Transcribe the entries below exactly.

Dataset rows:

>> Start

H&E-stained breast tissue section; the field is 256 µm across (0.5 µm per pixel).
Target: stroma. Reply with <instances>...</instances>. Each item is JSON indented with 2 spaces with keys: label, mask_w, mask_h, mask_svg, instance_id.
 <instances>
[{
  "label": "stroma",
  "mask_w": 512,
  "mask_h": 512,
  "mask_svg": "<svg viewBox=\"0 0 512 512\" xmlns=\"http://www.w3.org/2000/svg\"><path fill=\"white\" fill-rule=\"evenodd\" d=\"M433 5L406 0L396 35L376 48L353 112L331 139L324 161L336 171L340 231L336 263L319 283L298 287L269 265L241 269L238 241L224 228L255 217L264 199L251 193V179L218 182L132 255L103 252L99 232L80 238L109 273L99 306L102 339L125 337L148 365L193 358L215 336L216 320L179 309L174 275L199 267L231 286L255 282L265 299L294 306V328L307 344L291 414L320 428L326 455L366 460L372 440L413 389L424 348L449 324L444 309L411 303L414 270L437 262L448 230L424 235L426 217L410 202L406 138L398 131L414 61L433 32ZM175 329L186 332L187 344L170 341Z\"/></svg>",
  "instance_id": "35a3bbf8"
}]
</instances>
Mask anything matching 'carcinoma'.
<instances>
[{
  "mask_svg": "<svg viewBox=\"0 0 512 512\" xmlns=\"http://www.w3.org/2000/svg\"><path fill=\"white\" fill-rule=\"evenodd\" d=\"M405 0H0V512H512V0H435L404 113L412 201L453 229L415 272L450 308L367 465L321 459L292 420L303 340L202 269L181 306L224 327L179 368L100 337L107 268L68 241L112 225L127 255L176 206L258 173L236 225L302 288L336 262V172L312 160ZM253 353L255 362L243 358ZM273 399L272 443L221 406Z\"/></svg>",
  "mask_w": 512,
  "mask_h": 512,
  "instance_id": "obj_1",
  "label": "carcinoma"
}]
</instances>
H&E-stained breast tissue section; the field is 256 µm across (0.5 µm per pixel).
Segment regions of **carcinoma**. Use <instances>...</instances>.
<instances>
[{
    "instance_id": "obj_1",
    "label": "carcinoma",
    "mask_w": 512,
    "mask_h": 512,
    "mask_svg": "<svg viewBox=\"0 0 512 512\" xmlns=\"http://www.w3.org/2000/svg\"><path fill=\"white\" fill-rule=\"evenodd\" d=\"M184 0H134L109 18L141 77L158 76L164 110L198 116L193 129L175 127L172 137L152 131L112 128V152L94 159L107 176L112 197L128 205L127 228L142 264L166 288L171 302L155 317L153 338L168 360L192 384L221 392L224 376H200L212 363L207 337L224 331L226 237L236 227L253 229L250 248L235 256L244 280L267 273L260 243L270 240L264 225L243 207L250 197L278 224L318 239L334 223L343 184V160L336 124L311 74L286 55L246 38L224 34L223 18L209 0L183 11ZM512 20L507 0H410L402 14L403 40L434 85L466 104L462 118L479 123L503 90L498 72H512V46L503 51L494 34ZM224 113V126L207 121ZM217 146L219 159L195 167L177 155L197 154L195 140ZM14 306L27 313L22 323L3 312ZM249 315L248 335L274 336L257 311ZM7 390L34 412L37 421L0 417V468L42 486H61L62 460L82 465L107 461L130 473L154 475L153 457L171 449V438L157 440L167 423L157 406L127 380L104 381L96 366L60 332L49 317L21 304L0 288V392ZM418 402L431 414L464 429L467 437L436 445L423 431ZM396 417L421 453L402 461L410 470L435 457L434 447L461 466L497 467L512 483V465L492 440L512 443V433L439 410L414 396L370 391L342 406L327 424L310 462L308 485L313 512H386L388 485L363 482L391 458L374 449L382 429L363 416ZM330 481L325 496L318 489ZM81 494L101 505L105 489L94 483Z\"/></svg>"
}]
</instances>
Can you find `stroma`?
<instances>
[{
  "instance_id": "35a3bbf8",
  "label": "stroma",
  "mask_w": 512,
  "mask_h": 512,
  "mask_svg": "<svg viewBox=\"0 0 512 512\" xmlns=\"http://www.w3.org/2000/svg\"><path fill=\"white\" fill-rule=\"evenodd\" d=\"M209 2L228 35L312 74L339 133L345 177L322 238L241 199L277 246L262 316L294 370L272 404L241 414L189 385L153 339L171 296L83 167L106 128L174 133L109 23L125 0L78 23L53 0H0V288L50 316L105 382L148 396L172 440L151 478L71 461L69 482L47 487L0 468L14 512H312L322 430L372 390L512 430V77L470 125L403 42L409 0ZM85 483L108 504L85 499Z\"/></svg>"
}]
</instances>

>> End

**Result of this task:**
H&E-stained breast tissue section; the field is 256 µm across (0.5 µm per pixel).
Target: stroma. Reply with <instances>...</instances>. Each item is JSON indented with 2 spaces with keys: label, mask_w, mask_h, mask_svg, instance_id.
 <instances>
[{
  "label": "stroma",
  "mask_w": 512,
  "mask_h": 512,
  "mask_svg": "<svg viewBox=\"0 0 512 512\" xmlns=\"http://www.w3.org/2000/svg\"><path fill=\"white\" fill-rule=\"evenodd\" d=\"M433 5L406 0L396 35L376 48L353 112L331 139L324 161L336 171L340 231L336 263L319 283L298 287L269 265L241 269L238 241L224 228L255 217L264 199L251 193V179L218 182L132 255L103 252L99 232L80 238L109 273L99 306L102 339L125 337L148 365L193 358L215 336L216 320L179 309L174 275L199 267L231 286L255 282L265 299L294 306V328L307 344L291 414L320 428L326 455L366 460L372 440L413 389L424 348L449 324L444 309L411 303L414 270L437 262L448 230L424 235L426 217L410 202L406 138L398 131L414 61L433 32ZM175 329L186 332L187 344L170 341Z\"/></svg>",
  "instance_id": "35a3bbf8"
}]
</instances>
Mask anything matching 'carcinoma'.
<instances>
[{
  "mask_svg": "<svg viewBox=\"0 0 512 512\" xmlns=\"http://www.w3.org/2000/svg\"><path fill=\"white\" fill-rule=\"evenodd\" d=\"M405 0H0V512H512V0H435L404 113L412 201L453 229L415 272L450 308L367 465L321 459L292 420L303 340L202 269L181 306L224 327L179 368L100 337L107 268L68 241L112 225L127 255L176 206L258 173L236 225L302 288L336 262V172L312 160ZM253 353L255 362L243 358ZM273 399L272 443L221 406Z\"/></svg>",
  "mask_w": 512,
  "mask_h": 512,
  "instance_id": "obj_1",
  "label": "carcinoma"
}]
</instances>
H&E-stained breast tissue section; the field is 256 µm across (0.5 µm per pixel).
Segment regions of **carcinoma**. Use <instances>...</instances>.
<instances>
[{
    "instance_id": "obj_1",
    "label": "carcinoma",
    "mask_w": 512,
    "mask_h": 512,
    "mask_svg": "<svg viewBox=\"0 0 512 512\" xmlns=\"http://www.w3.org/2000/svg\"><path fill=\"white\" fill-rule=\"evenodd\" d=\"M184 0H134L109 18L141 77L158 76L164 110L198 116L193 129L175 127L172 137L152 131L112 128V152L94 159L107 176L112 197L128 205L127 228L142 264L166 288L171 302L155 317L153 338L168 360L192 384L221 392L224 376H200L212 363L207 337L224 331L226 237L236 227L253 229L250 248L235 256L244 280L267 273L260 243L270 240L264 225L243 207L250 197L278 224L318 239L334 223L343 184V160L336 124L311 74L286 55L246 38L224 34L223 18L209 0L183 11ZM512 20L507 0H410L402 14L403 40L434 85L466 104L462 118L479 123L503 90L498 72H512V46L503 51L494 34ZM224 113V126L207 121ZM217 146L219 159L195 167L177 155L197 154L195 140ZM14 306L27 313L22 323L3 312ZM249 315L248 335L274 336L257 311ZM7 390L34 412L37 421L0 417V468L42 486H61L62 460L82 465L107 461L130 473L154 475L153 457L171 449V438L157 440L167 423L157 406L127 380L104 381L96 366L60 332L49 317L21 304L0 288V392ZM418 402L431 414L464 429L467 437L436 445L423 431ZM396 417L421 453L402 461L410 470L435 457L434 447L461 466L497 467L512 483V465L492 440L512 443V433L439 410L414 396L370 391L342 406L327 424L310 462L308 485L313 512H386L388 485L363 482L391 458L374 449L382 429L363 416ZM330 481L325 496L318 489ZM81 494L101 505L105 489L94 483Z\"/></svg>"
}]
</instances>
Can you find `stroma`?
<instances>
[{
  "instance_id": "35a3bbf8",
  "label": "stroma",
  "mask_w": 512,
  "mask_h": 512,
  "mask_svg": "<svg viewBox=\"0 0 512 512\" xmlns=\"http://www.w3.org/2000/svg\"><path fill=\"white\" fill-rule=\"evenodd\" d=\"M209 2L228 35L312 74L339 133L345 177L322 238L241 199L277 246L262 316L294 370L272 404L241 414L189 385L153 339L171 296L83 167L106 128L174 133L109 23L125 0L78 23L53 0H0V288L50 316L105 382L148 396L172 440L151 478L71 461L69 482L47 487L0 468L14 512H312L322 430L372 390L512 430V77L470 125L403 42L409 0ZM85 483L108 504L85 499Z\"/></svg>"
}]
</instances>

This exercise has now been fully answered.